- The records:
⁂

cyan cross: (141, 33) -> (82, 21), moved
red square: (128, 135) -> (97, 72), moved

⁂

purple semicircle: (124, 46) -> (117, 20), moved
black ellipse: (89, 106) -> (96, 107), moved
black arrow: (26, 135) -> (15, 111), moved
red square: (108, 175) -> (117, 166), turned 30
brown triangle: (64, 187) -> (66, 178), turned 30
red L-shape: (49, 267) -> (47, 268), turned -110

⁂

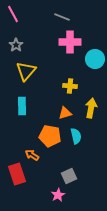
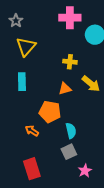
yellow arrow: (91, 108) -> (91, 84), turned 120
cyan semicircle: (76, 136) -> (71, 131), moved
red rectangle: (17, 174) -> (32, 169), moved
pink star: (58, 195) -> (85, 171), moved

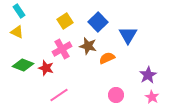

⁂

- Task brief: Repeat, exactly as they stand above, the lines from the line with "yellow arrow: (91, 108)" to the line with "pink star: (58, 195) -> (85, 171), moved", both lines included.

- Result for this exercise:
yellow arrow: (91, 108) -> (91, 84), turned 120
cyan semicircle: (76, 136) -> (71, 131), moved
red rectangle: (17, 174) -> (32, 169), moved
pink star: (58, 195) -> (85, 171), moved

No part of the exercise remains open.